## WHAT IS REQUIRED
Every line from the line containing "camera: 40 degrees left, 10 degrees up" through the final line of the data is to be printed exactly; no other line is to appear.

┌──

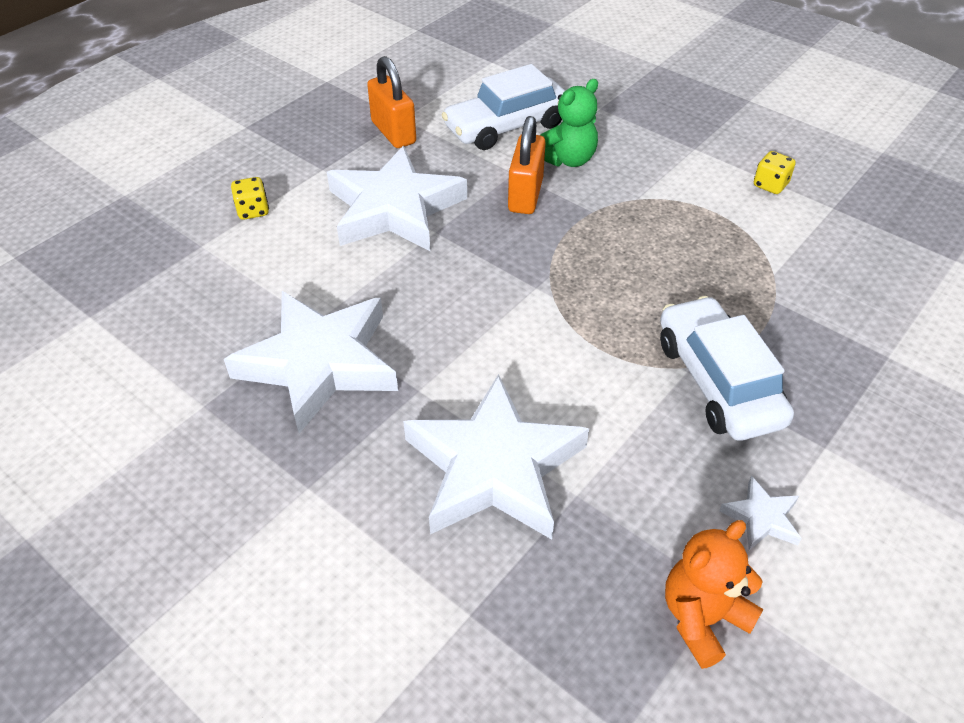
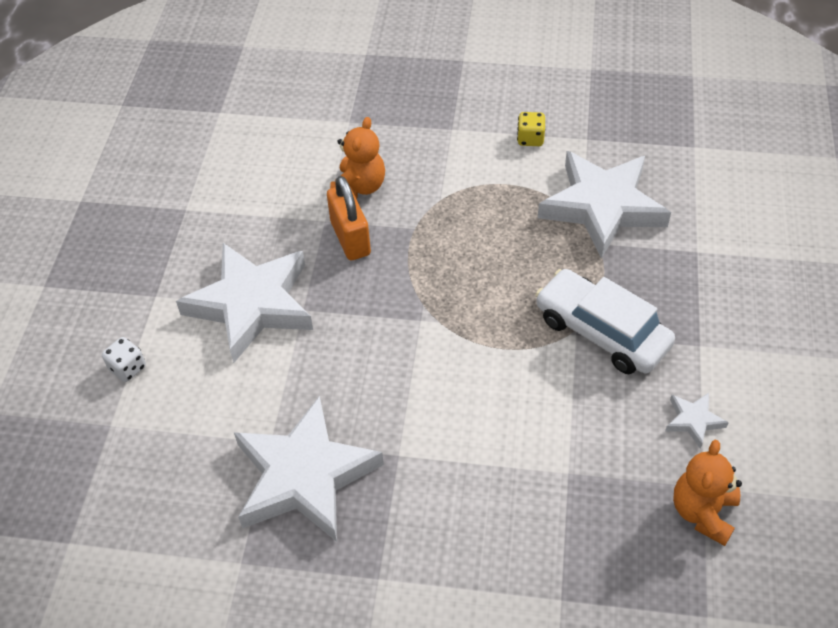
camera: 30 degrees left, 5 degrees up
(253, 211) = (127, 368): yellow dice -> white dice
(393, 132) = (189, 228): orange padlock -> none
(494, 468) = (499, 485): white star -> white star (602, 207)
(507, 126) = (284, 176): white car -> none
(567, 159) = (359, 187): green teddy bear -> orange teddy bear

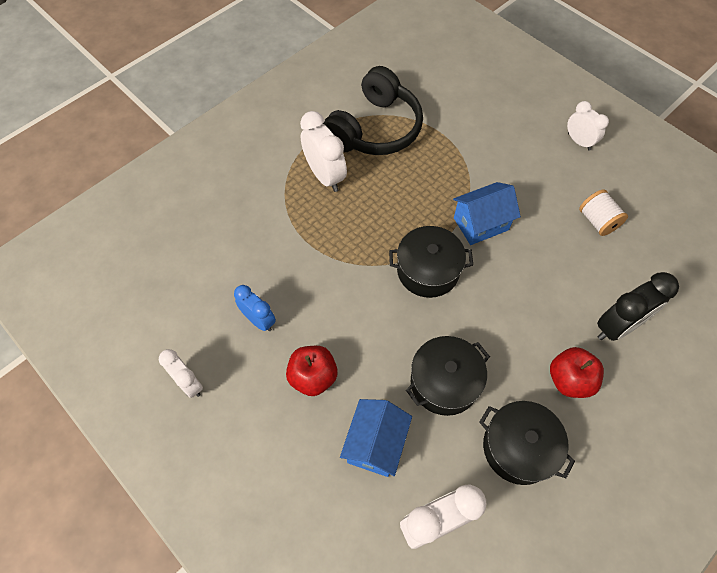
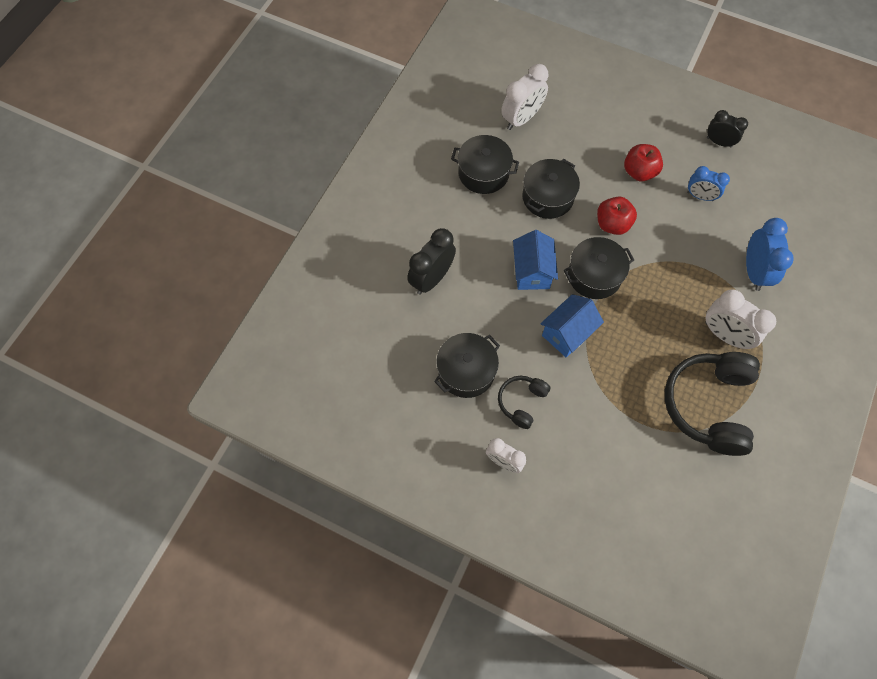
camera: 160 degrees right, 5 degrees up
(189, 383) = (719, 142): white clock -> black clock
(257, 221) = (754, 271): none -> blue clock
(375, 444) = (577, 146): blue house -> blue house (532, 271)
(548, 180) = (522, 402): none -> black headphones
(569, 380) = (460, 227): red apple -> red apple (612, 224)
(597, 221) = (466, 371): white spool -> black pot

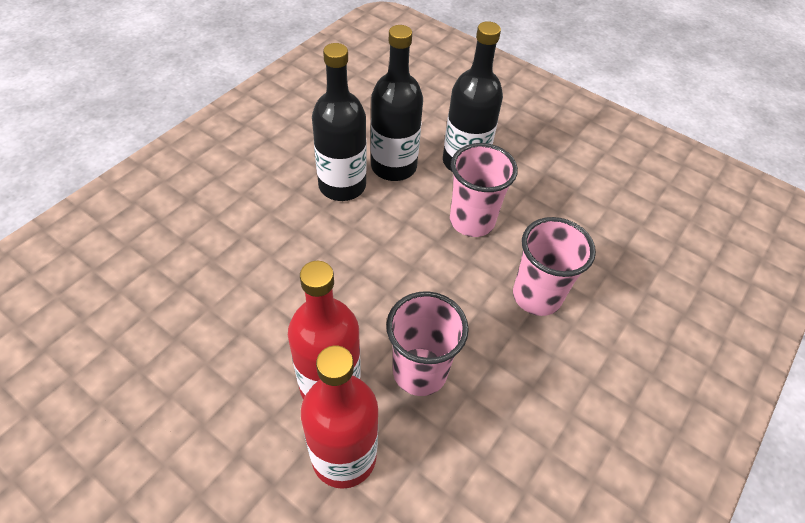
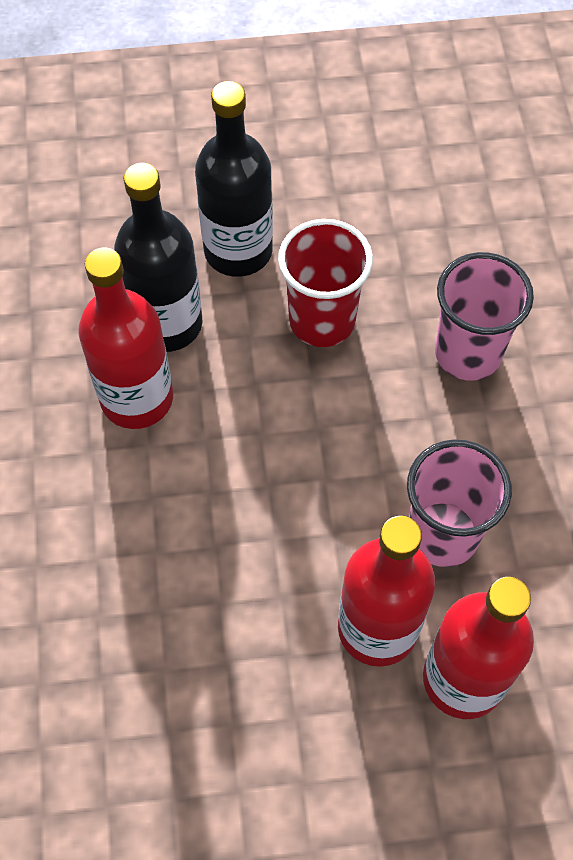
camera: 40 degrees left, 10 degrees up
(342, 185) = (137, 398): black bottle -> red bottle
(472, 221) = (322, 321): pink cup -> red cup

└──

## WRITTEN SOLUTION
camera: 40 degrees left, 10 degrees up
(342, 185) = (137, 398): black bottle -> red bottle
(472, 221) = (322, 321): pink cup -> red cup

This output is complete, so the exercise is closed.